REQUIREMENT: Leave out the images and repeat every entry below exactly.

Before-and-after change records:
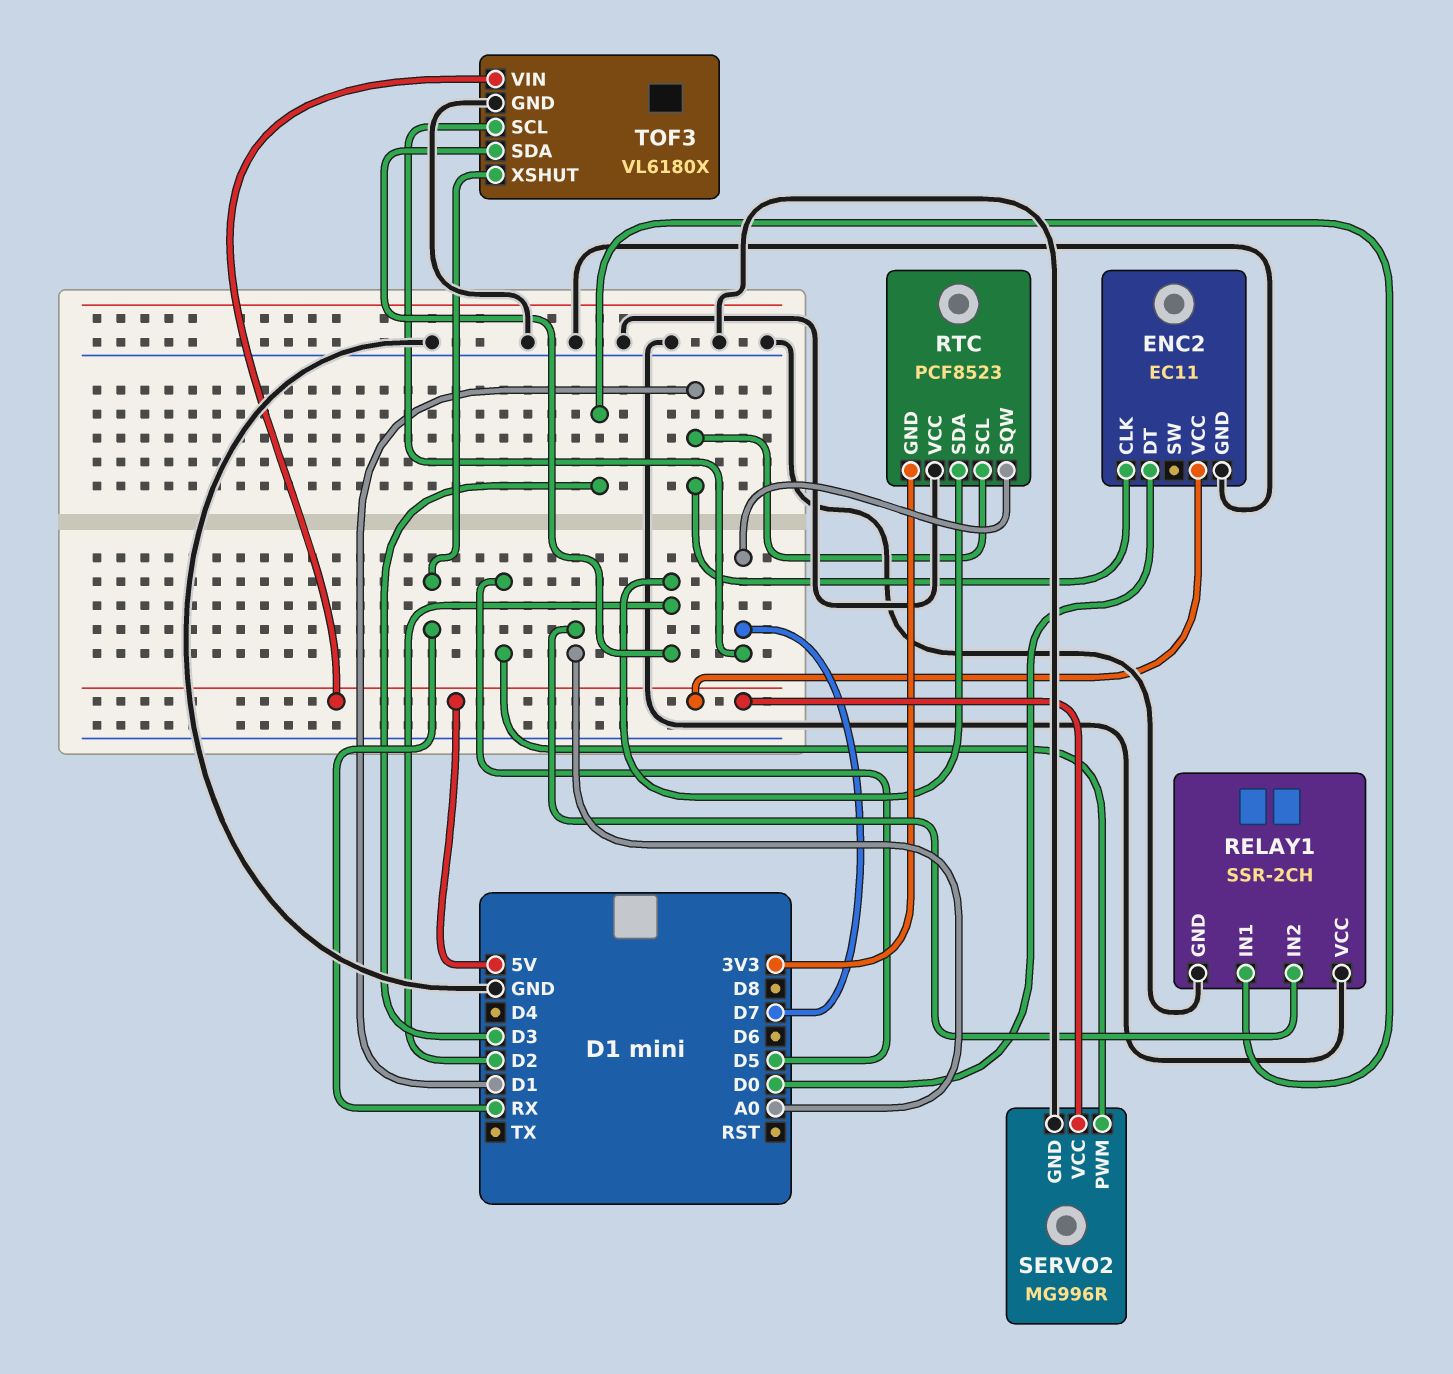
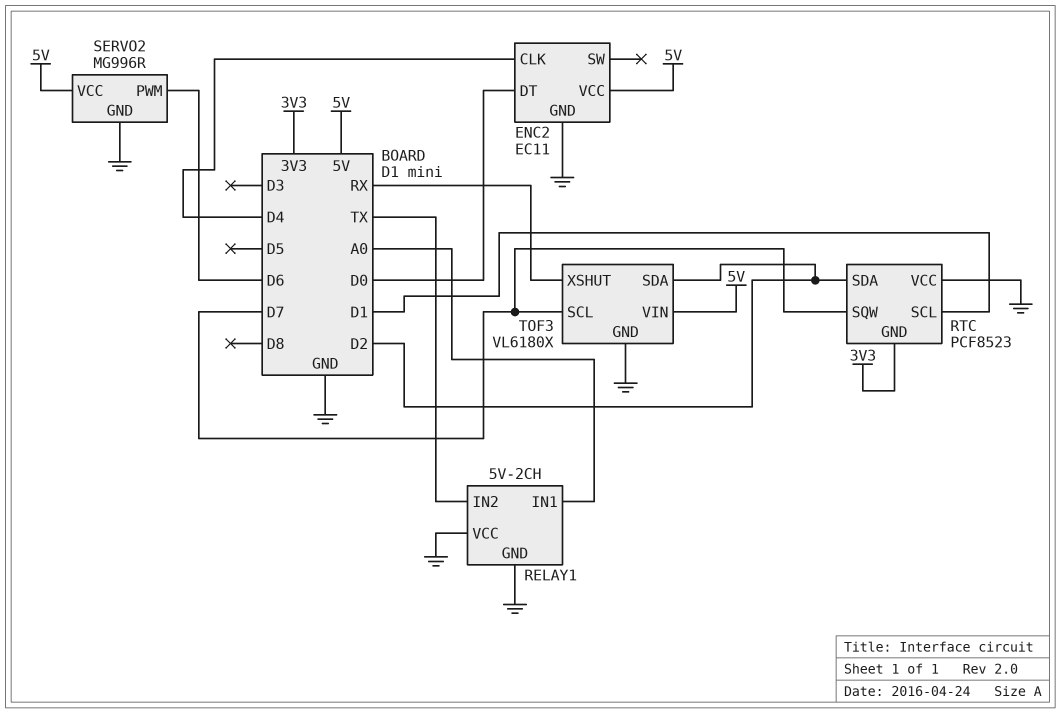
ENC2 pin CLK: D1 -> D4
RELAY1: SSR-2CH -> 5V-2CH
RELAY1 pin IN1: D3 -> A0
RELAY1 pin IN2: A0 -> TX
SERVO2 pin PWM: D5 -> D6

SOLUTION:
ENC2 pin CLK: D1 -> D4
RELAY1: SSR-2CH -> 5V-2CH
RELAY1 pin IN1: D3 -> A0
RELAY1 pin IN2: A0 -> TX
SERVO2 pin PWM: D5 -> D6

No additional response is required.